Task description: For the data below, retype word for word the lines from the one containing "none -> cyan brick K2:K3 level 1" through the one containing "none -> cyan round brick L13 level 2"; drop the pictures.

Supplied entries below:

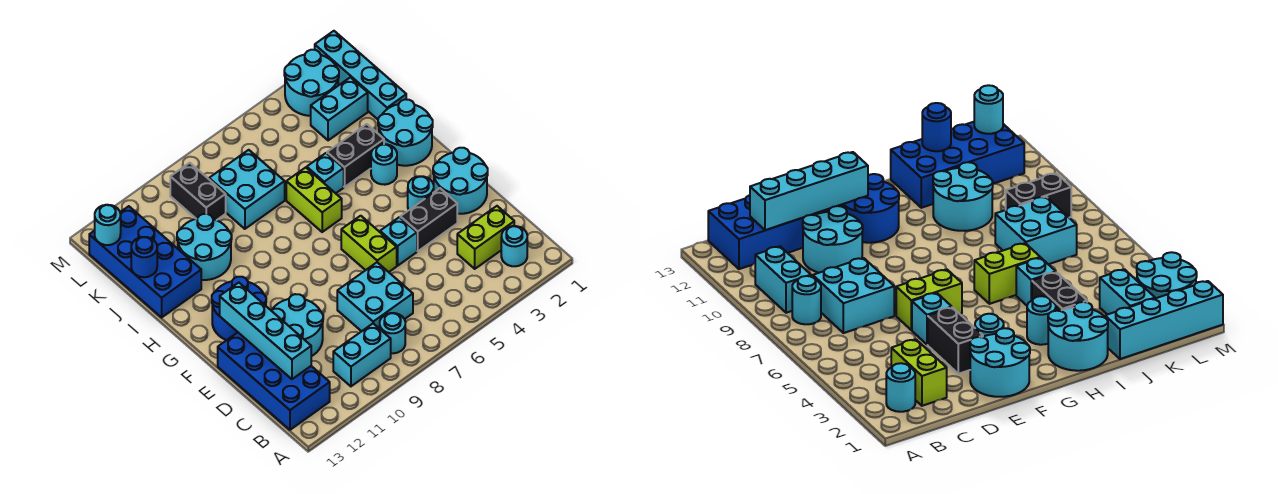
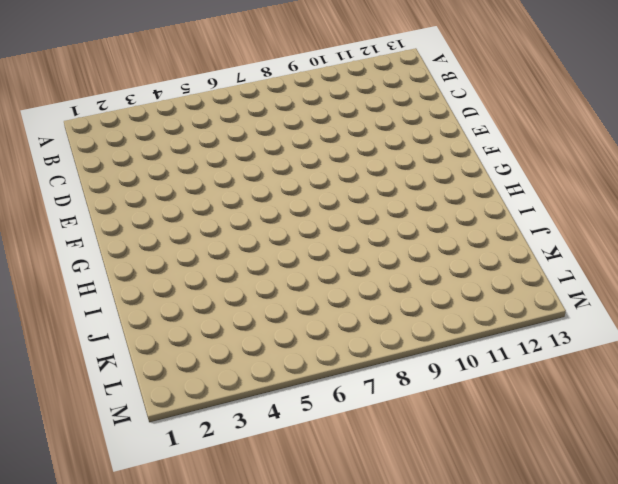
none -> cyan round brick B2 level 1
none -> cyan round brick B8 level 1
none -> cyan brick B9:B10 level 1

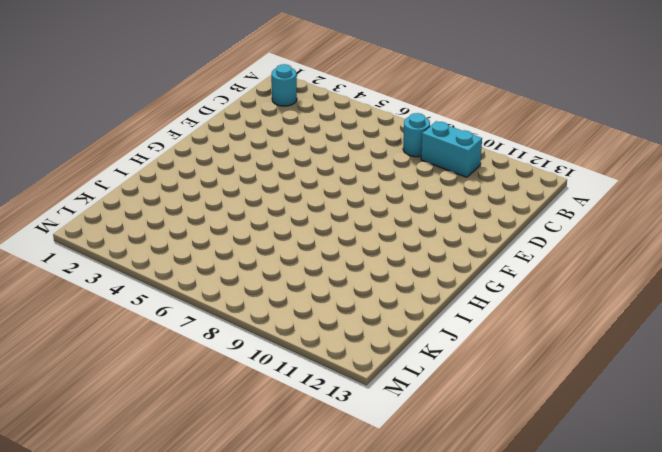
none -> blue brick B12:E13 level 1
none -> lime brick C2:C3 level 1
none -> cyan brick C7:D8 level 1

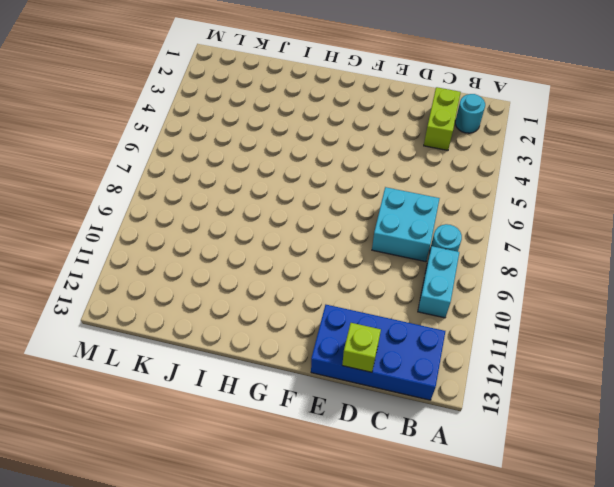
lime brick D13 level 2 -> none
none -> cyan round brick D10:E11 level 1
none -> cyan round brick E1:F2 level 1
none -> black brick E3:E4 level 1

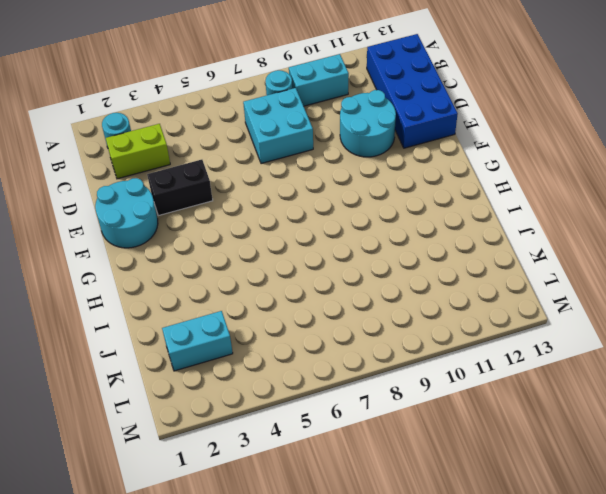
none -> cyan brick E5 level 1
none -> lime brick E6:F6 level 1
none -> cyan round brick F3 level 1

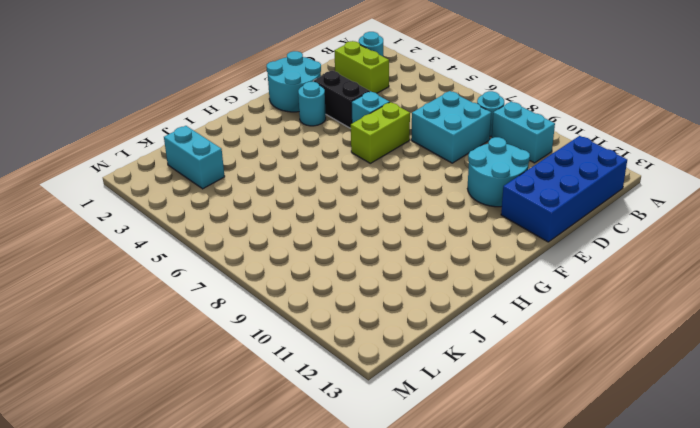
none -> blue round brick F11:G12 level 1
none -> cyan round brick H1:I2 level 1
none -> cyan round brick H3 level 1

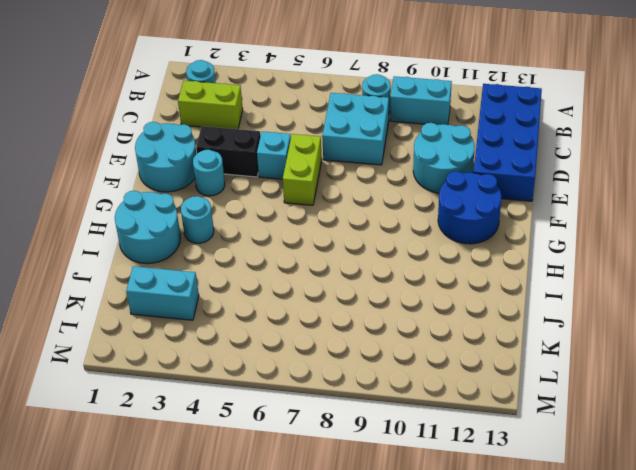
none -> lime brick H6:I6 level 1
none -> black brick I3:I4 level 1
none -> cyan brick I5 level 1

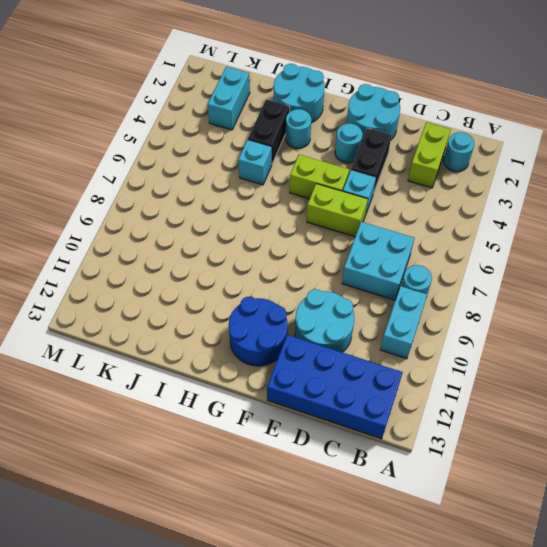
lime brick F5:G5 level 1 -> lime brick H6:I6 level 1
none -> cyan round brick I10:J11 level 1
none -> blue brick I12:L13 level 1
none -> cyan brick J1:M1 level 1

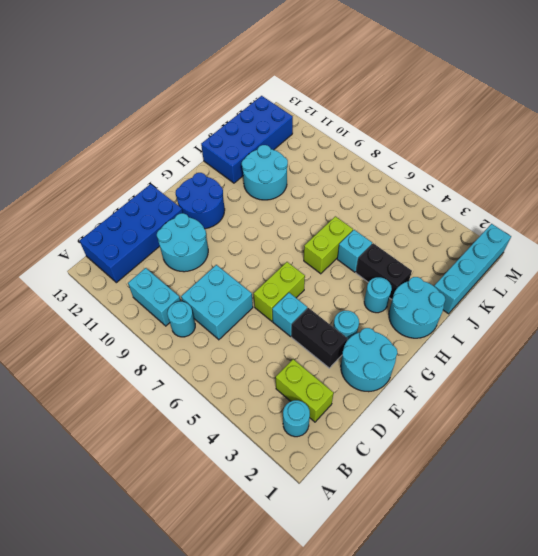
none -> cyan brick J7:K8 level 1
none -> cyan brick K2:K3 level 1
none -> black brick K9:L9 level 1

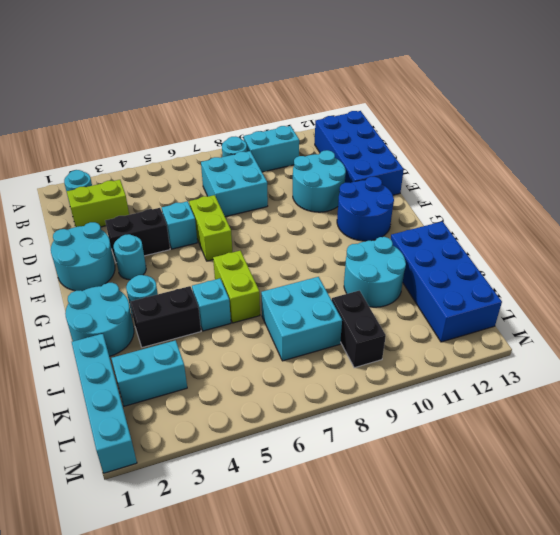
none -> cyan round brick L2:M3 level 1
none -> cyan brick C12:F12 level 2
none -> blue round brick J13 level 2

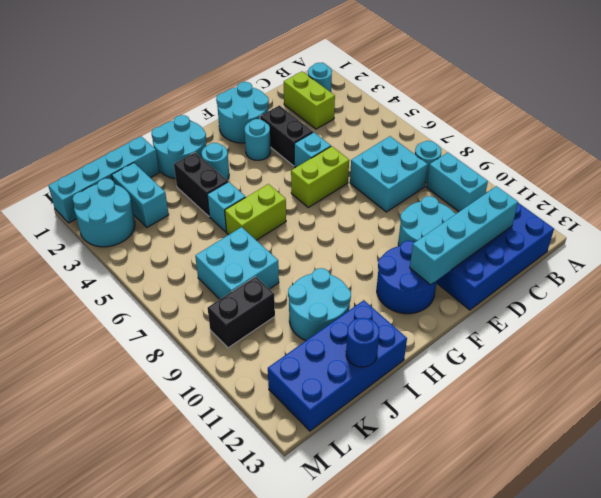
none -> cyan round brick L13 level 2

End of Supplied entries.
Supplied entries below:

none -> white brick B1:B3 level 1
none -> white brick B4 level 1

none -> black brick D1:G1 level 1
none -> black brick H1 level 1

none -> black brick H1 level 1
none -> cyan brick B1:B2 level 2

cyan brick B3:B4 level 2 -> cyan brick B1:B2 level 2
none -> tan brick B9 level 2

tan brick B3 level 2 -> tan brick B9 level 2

End of Supplied entries.

Output of the exercise:
none -> cyan brick K2:K3 level 1
none -> black brick K9:L9 level 1

none -> cyan round brick L2:M3 level 1
none -> cyan brick C12:F12 level 2
none -> blue round brick J13 level 2

none -> cyan round brick L13 level 2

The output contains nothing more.